[WHAT NEEDS TO BE DONE] Please count the lines in the entries below that contain the string "kern" and reply with only that number.

____________________

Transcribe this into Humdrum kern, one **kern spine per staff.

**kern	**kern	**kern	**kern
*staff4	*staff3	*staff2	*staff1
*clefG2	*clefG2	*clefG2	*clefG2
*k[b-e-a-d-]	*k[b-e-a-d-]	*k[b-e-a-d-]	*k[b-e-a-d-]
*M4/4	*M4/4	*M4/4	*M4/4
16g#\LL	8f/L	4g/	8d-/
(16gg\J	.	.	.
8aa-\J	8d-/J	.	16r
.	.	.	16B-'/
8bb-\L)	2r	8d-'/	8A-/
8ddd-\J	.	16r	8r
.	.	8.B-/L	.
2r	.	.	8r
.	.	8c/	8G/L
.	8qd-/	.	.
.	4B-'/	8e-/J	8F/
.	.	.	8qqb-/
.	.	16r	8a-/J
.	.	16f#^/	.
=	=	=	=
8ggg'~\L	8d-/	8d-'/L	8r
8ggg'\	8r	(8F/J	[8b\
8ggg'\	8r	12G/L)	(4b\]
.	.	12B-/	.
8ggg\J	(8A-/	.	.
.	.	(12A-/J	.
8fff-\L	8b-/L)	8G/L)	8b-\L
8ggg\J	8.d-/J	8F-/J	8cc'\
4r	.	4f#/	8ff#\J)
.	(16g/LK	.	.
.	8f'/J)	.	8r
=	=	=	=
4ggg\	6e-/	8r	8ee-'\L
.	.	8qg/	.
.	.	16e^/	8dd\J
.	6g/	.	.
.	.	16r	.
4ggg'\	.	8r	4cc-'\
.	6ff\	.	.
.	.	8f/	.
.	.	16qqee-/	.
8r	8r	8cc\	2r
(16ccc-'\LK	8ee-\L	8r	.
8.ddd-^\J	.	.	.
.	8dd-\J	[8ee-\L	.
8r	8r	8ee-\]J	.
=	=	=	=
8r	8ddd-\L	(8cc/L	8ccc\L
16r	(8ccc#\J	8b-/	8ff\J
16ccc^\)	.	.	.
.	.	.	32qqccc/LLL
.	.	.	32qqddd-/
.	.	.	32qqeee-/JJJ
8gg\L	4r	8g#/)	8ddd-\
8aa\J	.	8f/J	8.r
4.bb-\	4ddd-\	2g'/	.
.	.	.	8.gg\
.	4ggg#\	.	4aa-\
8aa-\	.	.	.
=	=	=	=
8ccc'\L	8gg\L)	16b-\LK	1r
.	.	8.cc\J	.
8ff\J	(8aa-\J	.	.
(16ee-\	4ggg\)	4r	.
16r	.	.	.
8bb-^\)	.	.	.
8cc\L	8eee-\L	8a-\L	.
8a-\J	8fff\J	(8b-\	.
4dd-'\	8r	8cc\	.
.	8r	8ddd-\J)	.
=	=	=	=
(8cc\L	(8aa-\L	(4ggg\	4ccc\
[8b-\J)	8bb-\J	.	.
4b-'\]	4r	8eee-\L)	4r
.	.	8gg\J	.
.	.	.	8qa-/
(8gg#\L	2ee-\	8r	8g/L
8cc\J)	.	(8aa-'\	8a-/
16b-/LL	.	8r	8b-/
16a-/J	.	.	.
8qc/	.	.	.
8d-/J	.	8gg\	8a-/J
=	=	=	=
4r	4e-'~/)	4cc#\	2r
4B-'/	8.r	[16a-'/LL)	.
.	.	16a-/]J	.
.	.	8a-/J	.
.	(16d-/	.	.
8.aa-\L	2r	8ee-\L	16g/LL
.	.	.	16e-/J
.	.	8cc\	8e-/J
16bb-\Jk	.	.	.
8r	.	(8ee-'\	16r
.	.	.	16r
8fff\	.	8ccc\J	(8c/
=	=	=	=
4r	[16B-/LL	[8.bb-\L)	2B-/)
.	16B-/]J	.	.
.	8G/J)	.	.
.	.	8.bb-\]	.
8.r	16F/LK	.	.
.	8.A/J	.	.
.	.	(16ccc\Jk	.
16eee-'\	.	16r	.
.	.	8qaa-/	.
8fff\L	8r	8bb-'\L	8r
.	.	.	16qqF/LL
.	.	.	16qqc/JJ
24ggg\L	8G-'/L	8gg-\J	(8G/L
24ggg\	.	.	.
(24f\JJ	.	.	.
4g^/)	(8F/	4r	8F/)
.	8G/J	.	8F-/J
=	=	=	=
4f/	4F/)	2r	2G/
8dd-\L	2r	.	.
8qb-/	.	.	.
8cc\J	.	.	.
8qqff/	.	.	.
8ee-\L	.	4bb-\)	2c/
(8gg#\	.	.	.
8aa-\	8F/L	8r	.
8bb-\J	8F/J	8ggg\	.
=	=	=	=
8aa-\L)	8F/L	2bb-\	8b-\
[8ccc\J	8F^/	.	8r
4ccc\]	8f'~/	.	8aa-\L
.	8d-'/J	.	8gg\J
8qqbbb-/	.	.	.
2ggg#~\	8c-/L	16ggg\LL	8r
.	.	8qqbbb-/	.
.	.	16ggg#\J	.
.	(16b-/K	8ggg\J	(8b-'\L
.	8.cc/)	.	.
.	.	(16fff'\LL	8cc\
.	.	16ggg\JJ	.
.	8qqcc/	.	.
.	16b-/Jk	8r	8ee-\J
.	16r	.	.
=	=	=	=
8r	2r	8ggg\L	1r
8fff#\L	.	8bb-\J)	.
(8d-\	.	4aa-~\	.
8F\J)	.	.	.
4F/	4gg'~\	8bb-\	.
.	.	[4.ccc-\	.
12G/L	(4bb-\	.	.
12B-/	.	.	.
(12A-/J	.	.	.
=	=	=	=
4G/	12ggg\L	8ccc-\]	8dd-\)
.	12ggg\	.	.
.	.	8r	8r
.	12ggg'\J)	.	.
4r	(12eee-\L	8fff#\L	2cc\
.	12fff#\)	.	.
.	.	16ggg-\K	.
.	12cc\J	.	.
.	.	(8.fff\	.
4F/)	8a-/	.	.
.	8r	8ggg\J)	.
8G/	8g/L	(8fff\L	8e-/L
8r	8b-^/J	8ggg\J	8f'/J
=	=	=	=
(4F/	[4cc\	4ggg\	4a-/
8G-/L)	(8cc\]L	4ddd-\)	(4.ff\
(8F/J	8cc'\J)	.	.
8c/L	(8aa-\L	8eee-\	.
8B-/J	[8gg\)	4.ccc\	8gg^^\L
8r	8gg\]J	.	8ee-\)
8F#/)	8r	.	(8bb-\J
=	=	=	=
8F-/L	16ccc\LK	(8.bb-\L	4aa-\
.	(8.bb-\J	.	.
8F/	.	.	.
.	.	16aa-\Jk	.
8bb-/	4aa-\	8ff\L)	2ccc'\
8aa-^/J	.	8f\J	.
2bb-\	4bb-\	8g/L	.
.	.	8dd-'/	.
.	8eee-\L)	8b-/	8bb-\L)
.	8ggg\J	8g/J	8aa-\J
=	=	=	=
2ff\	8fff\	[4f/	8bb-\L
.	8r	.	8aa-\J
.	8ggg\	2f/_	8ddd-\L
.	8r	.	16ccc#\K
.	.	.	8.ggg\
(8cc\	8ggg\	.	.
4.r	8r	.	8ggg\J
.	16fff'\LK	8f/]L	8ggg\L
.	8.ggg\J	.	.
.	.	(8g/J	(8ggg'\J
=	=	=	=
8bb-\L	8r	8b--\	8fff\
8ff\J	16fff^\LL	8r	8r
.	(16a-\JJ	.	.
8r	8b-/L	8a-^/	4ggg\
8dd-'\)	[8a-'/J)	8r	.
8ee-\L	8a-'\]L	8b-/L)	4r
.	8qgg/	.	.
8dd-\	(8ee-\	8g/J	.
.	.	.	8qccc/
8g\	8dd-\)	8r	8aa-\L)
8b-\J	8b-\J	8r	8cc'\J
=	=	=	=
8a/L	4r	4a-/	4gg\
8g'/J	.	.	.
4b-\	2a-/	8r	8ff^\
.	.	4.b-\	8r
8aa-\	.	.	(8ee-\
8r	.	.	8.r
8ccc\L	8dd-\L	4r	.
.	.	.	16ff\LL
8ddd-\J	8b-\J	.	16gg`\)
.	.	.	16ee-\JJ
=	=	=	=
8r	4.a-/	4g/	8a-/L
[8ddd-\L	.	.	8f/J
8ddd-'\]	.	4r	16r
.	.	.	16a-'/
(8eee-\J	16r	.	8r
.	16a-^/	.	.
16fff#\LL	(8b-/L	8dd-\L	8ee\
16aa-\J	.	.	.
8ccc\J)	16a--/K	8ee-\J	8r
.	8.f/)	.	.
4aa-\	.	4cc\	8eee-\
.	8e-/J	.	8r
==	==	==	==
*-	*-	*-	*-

____________________

[OUTPUT BELOW] 2